> _Exercise description_:
Return the listing below exactly. Leave its pictures out.

> _Available data_:
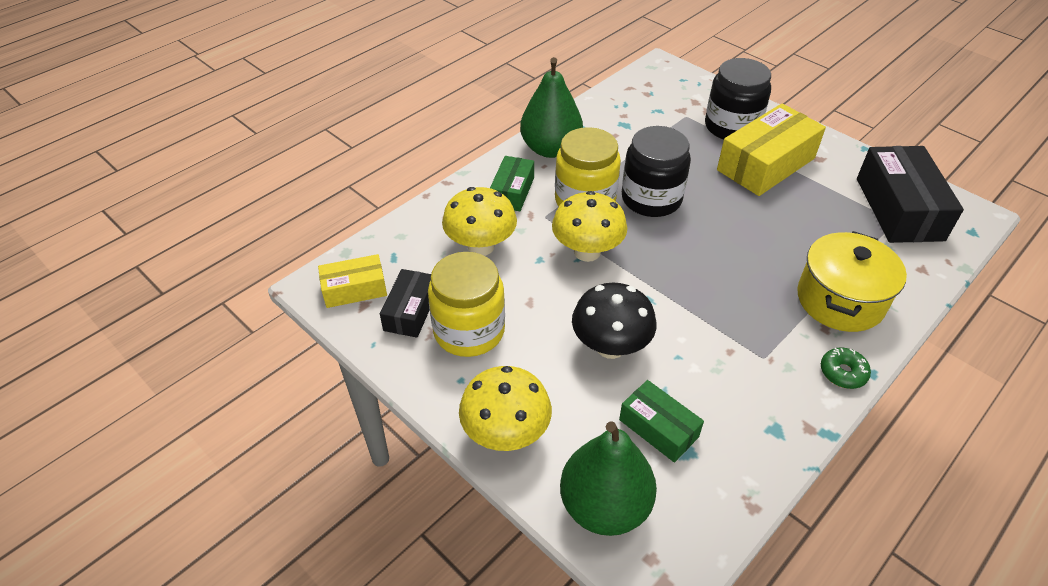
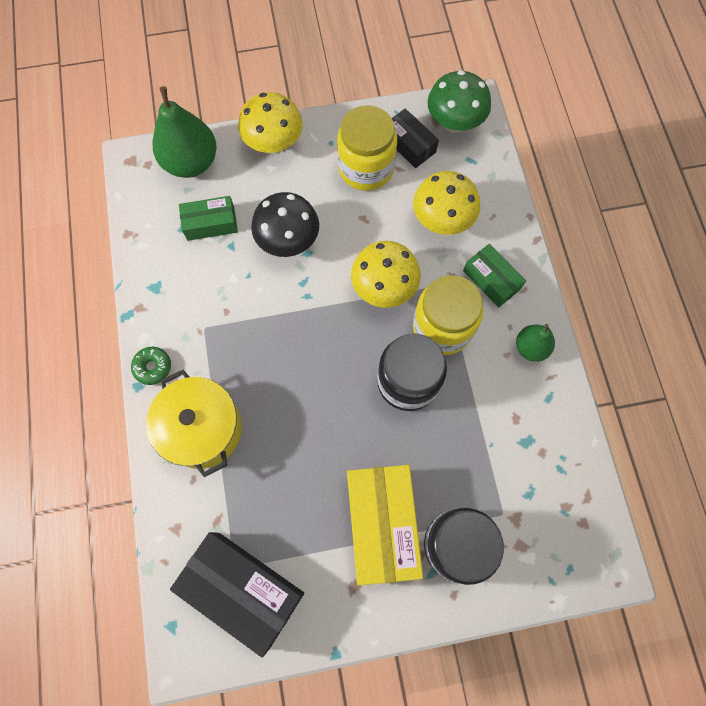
camera: 125 degrees right, 25 degrees up
(354, 289) = (454, 123): yellow box -> green mushroom
(550, 149) = (530, 348): green pear -> green pear, size x0.56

> _Solution_:
camera: 125 degrees right, 25 degrees up
(354, 289) = (454, 123): yellow box -> green mushroom
(550, 149) = (530, 348): green pear -> green pear, size x0.56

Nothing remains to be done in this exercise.